STUDY MATERIAL —
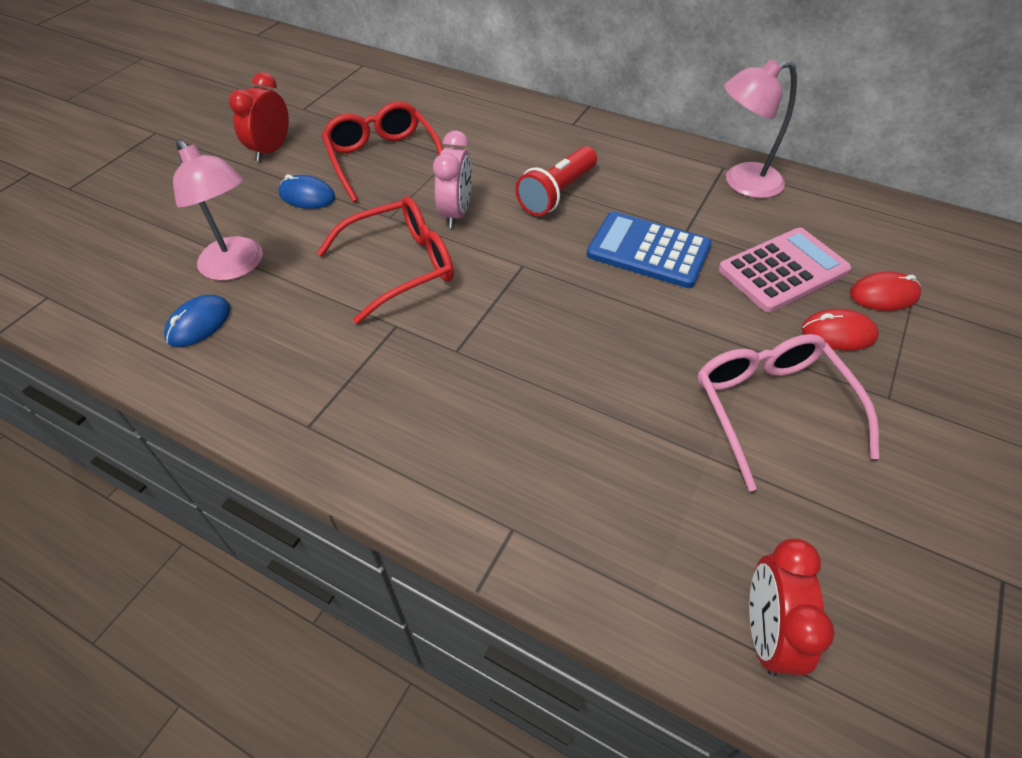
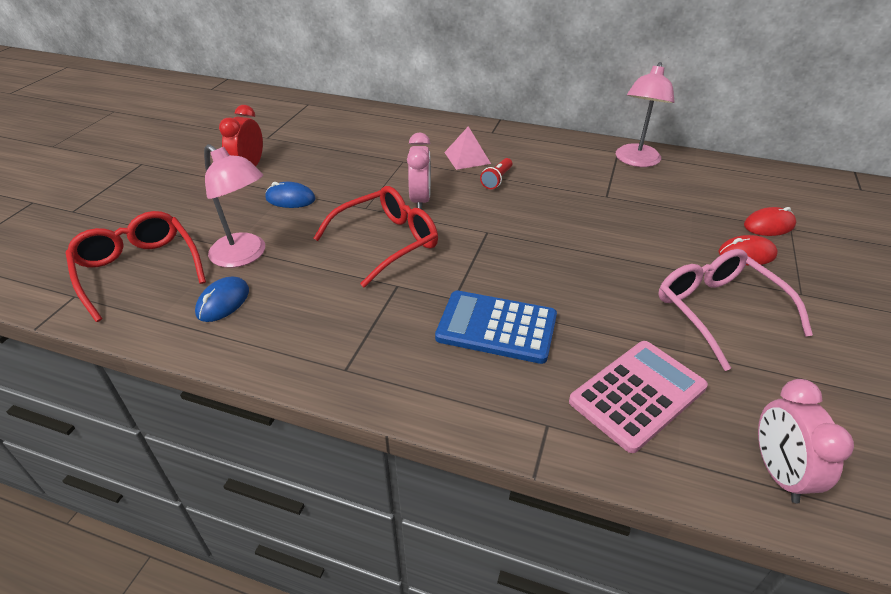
camera: 10 degrees left, 10 degrees down
(383, 159) = (346, 167): red glasses -> red glasses (138, 269)
(530, 158) = (467, 158): none -> pink pyramid
(557, 193) = (497, 180): red flashlight -> red flashlight, size x0.59
(648, 250) = (582, 212): blue calculator -> blue calculator (496, 327)
(742, 183) = (636, 161): pink lamp -> pink lamp turned 45 degrees counterclockwise
(765, 632) = (778, 472): red clock -> pink clock
(783, 270) = (689, 216): pink calculator -> pink calculator (637, 395)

YOUR INSTRUCTIONS —
Every line from the one containing "(383, 159) = (346, 167): red" through the last line of the entries should be output exactly; nothing else belongs in the reply.

ANSWER FOR THE TASK —
(383, 159) = (346, 167): red glasses -> red glasses (138, 269)
(530, 158) = (467, 158): none -> pink pyramid
(557, 193) = (497, 180): red flashlight -> red flashlight, size x0.59
(648, 250) = (582, 212): blue calculator -> blue calculator (496, 327)
(742, 183) = (636, 161): pink lamp -> pink lamp turned 45 degrees counterclockwise
(765, 632) = (778, 472): red clock -> pink clock
(783, 270) = (689, 216): pink calculator -> pink calculator (637, 395)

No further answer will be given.